DATA UNDER STUDY:

-- Opening Marker --

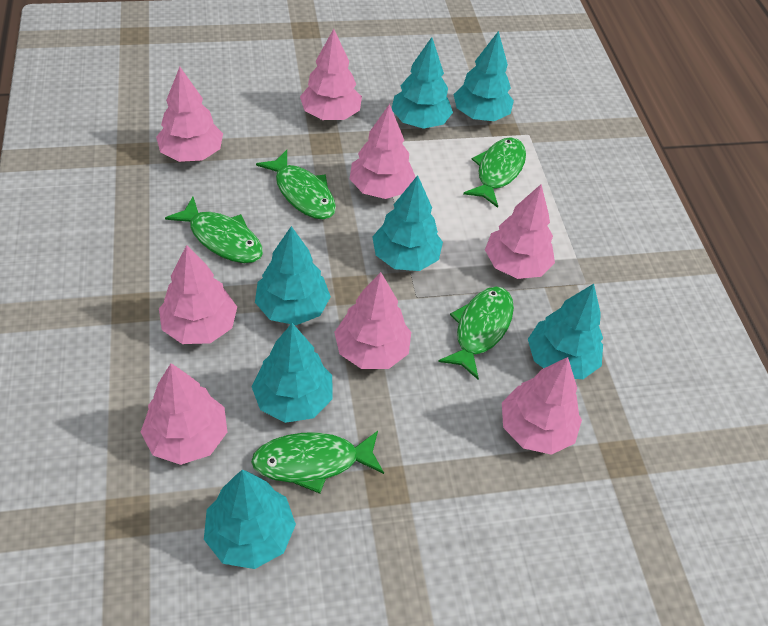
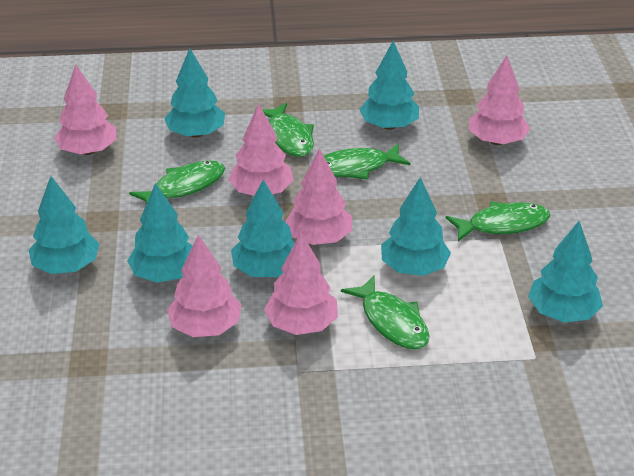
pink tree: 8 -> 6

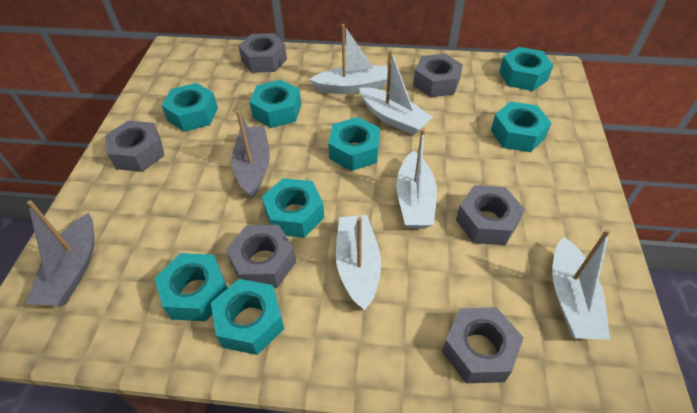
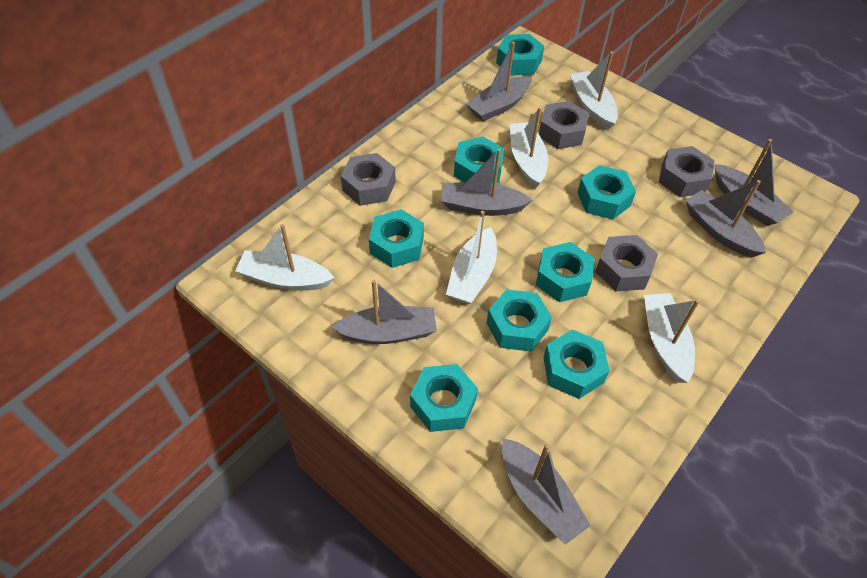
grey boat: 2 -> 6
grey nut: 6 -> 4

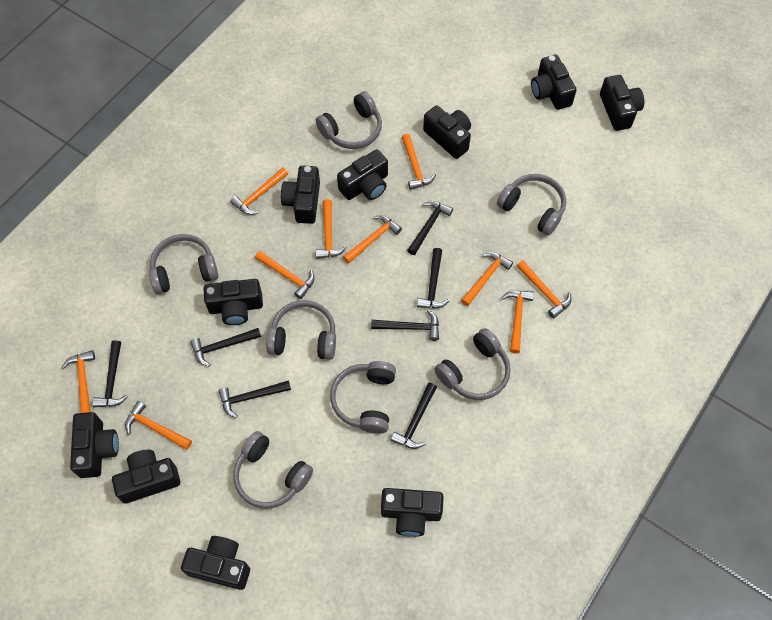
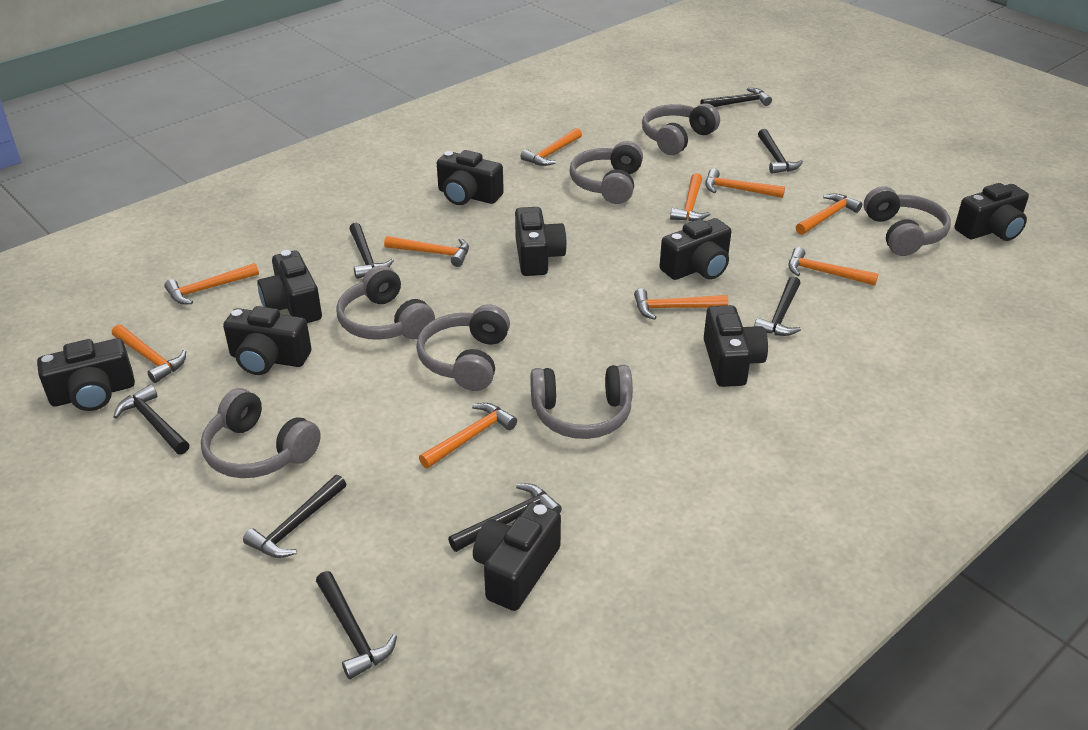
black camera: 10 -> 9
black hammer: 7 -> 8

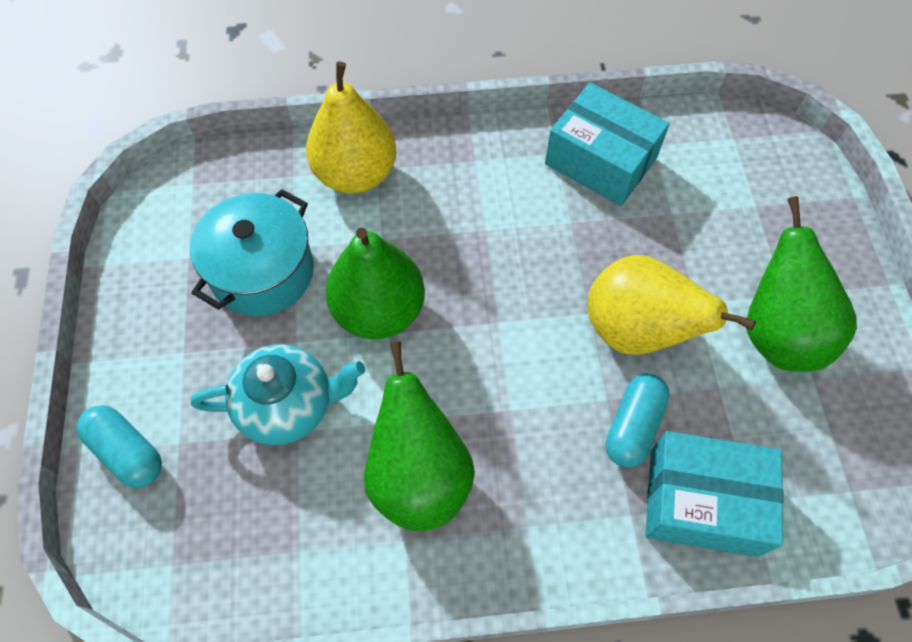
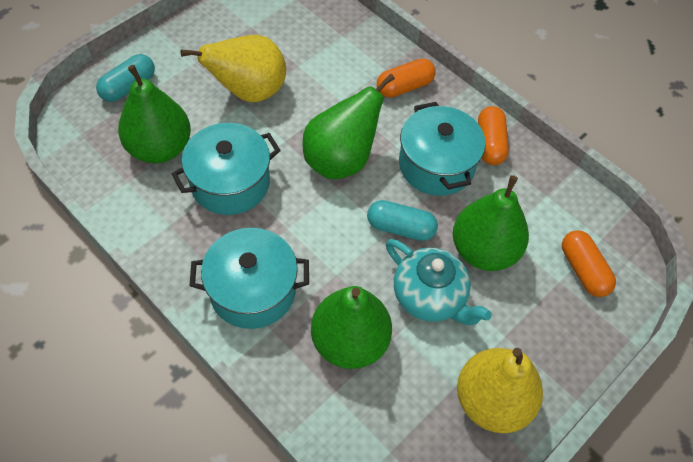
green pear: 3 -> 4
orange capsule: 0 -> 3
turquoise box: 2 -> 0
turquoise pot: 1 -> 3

-- Closing Marker --
-- Opening Marker --

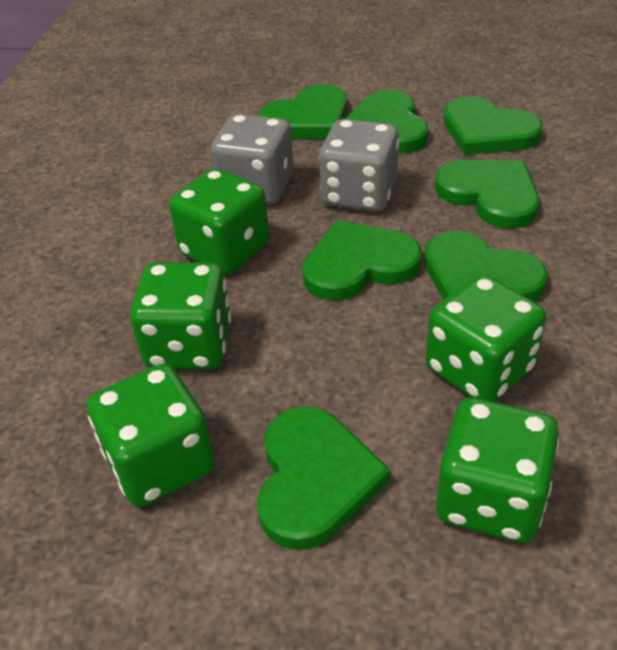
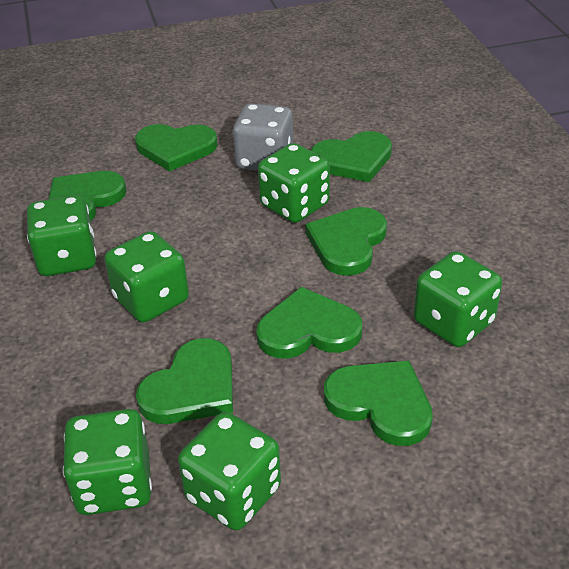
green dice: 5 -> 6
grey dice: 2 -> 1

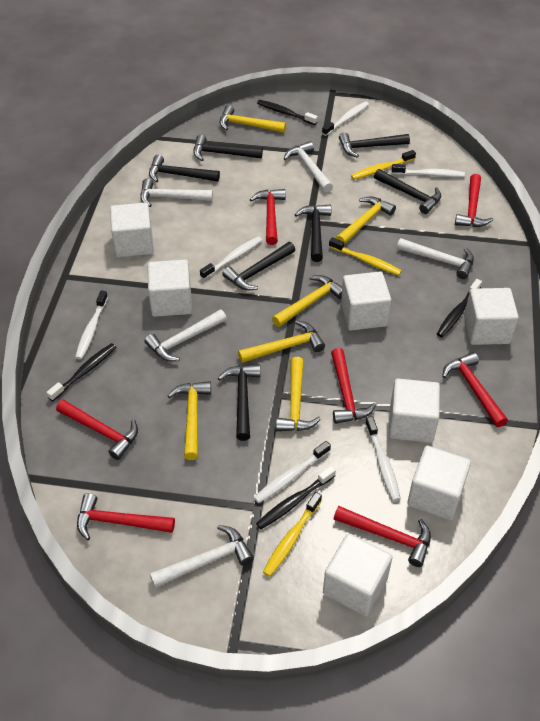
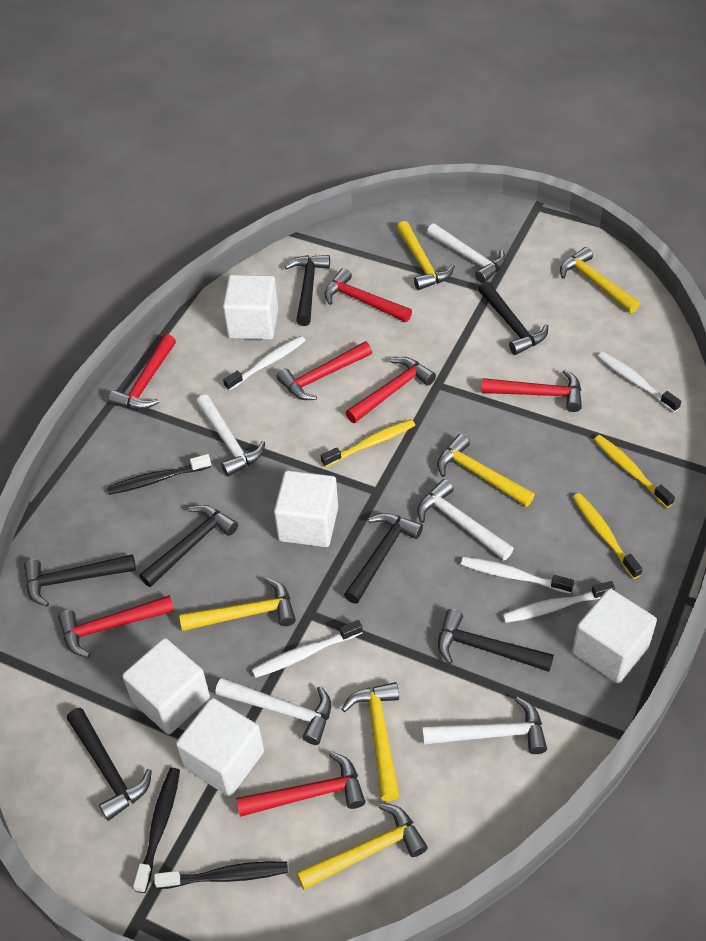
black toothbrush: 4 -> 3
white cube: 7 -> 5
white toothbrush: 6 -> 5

-- Closing Marker --

WORK ITEM: Without the pictures, give again exactly the lines above starting at the line containing "grey dice: 2 -> 1" and ending at the line containing "white toothbrush: 6 -> 5".

SOLUTION BELOW:
grey dice: 2 -> 1

black toothbrush: 4 -> 3
white cube: 7 -> 5
white toothbrush: 6 -> 5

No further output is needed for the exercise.